> What the exercise asks: State how many lines of the records include the word "green"; the reply is that number alone.

[Opening Input data section]

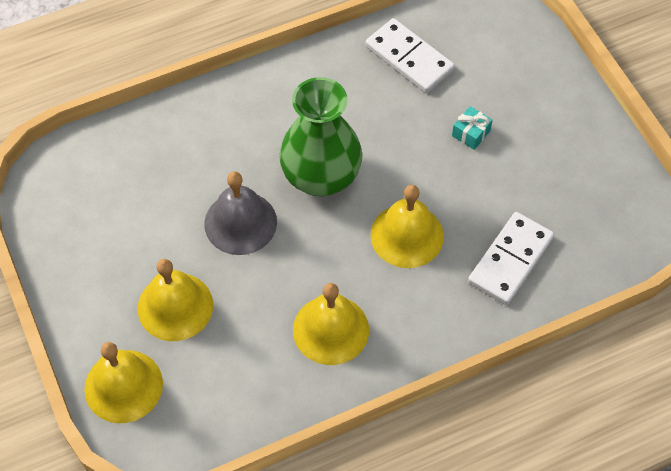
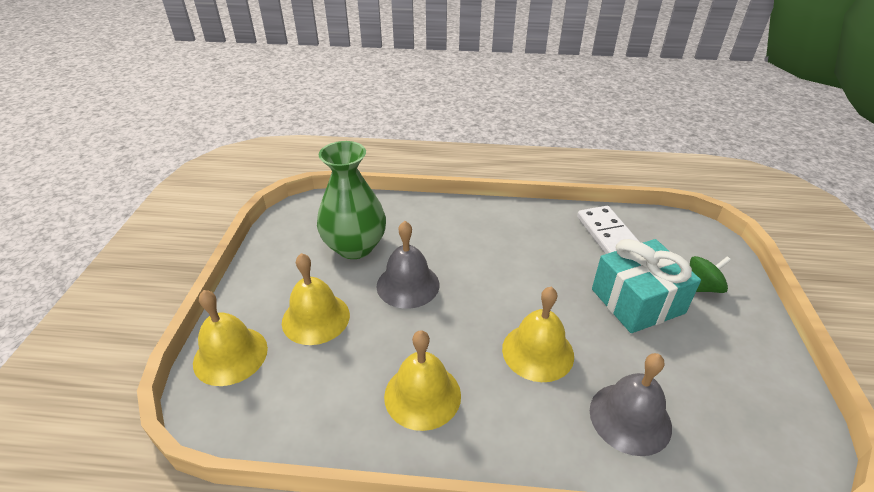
camera: 30 degrees right, 20 degrees down
(321, 176) = (491, 281): green vase -> green vase (355, 247)
(471, 133) = (637, 301): turquoise gift -> turquoise gift, size x2.48
(510, 260) = (630, 418): white domino -> grey bell
(523, 87) = (702, 287): none -> green spinning top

[Closing Input data section]

> Reply to the task: 2